TASK DESCRIPTION:
Look through the material below and copy exactly the lines from the line with "R2: none -> 47 (N18, VIN)" to the line with "RV2: 1M (N23, VA, wiper", those two lines included.

━━ RECORDS FOR THIS EXERCISE ━━

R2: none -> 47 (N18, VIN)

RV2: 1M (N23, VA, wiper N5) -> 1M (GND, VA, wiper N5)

━━━
━━ RECORDS FOR THIS EXERCISE ━━

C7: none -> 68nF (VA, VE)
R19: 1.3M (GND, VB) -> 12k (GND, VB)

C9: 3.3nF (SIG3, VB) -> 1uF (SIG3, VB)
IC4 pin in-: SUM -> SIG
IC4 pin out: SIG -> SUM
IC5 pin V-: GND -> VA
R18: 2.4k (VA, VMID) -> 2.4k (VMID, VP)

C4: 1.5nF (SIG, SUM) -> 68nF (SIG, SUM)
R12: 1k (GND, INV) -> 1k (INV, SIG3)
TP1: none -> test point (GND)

━━━
━━ RECORDS FOR THIS EXERCISE ━━

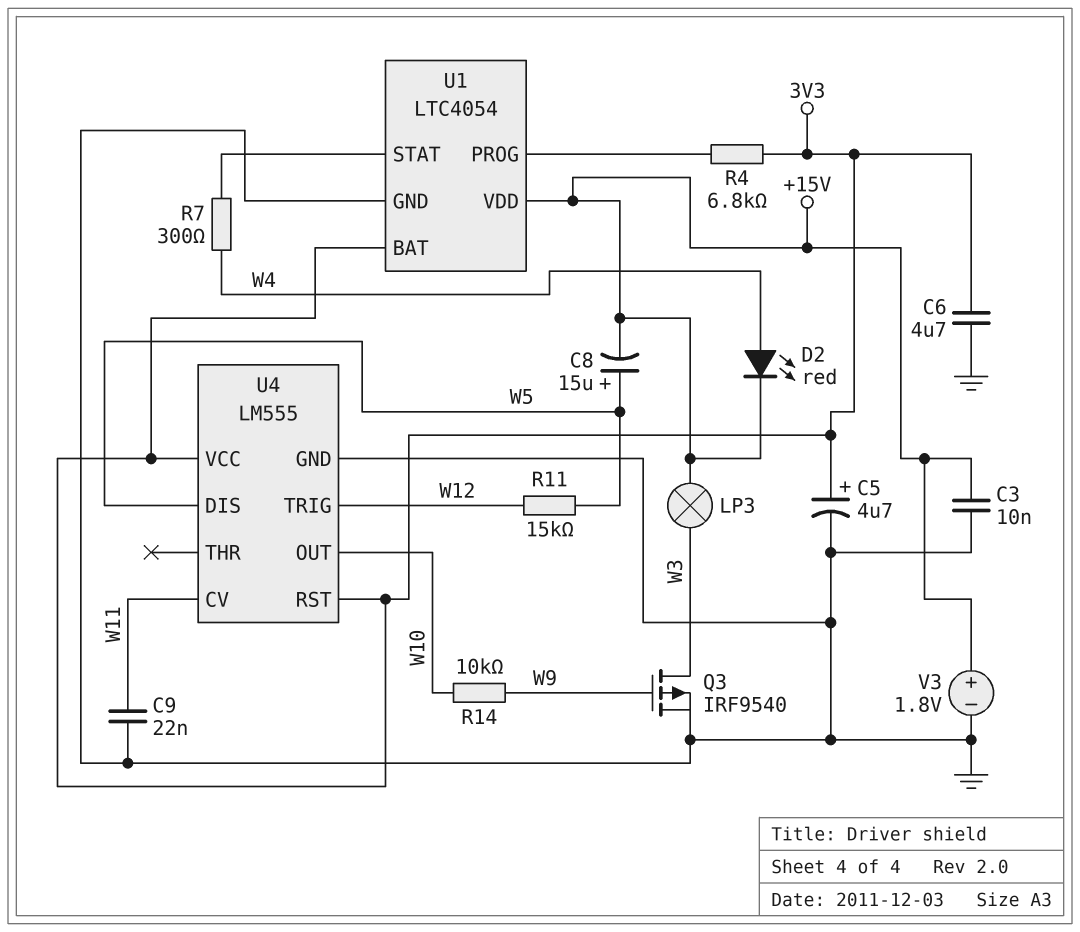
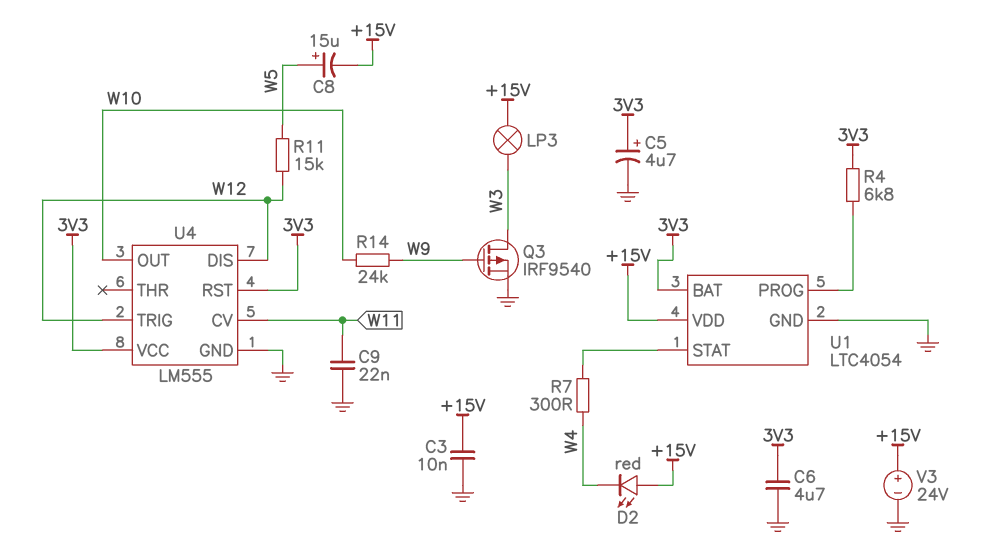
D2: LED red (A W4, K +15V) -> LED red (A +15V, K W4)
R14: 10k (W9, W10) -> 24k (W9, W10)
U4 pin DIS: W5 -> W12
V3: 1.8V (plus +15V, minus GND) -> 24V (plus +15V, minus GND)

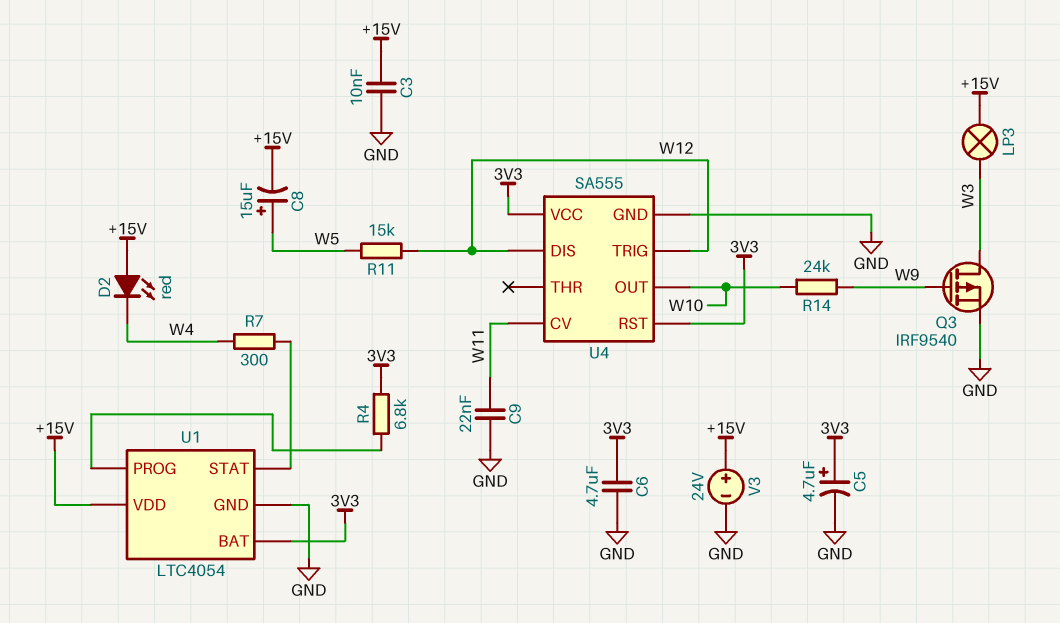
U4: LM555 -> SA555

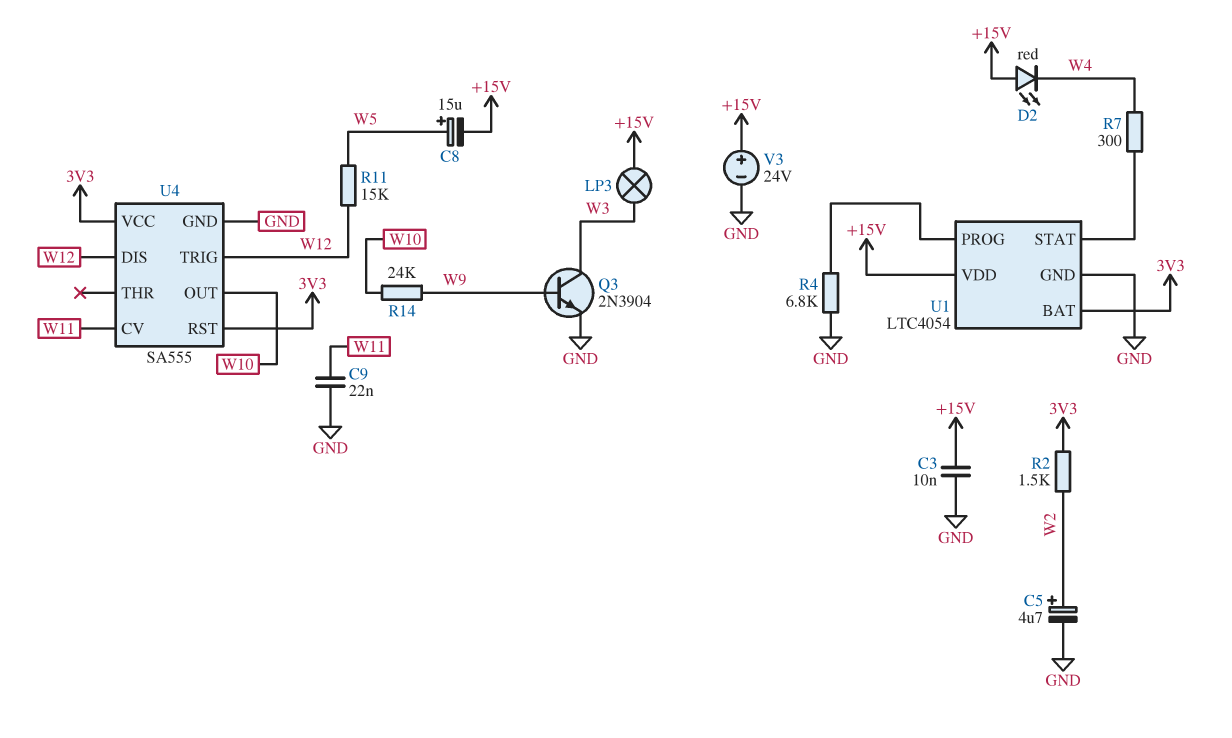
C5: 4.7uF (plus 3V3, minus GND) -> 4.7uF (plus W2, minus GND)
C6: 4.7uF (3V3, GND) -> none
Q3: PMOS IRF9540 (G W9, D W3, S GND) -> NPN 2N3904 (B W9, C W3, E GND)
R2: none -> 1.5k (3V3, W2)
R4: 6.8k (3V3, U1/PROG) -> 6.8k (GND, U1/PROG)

━━━

RESULT:
R2: none -> 47 (N18, VIN)

RV2: 1M (N23, VA, wiper N5) -> 1M (GND, VA, wiper N5)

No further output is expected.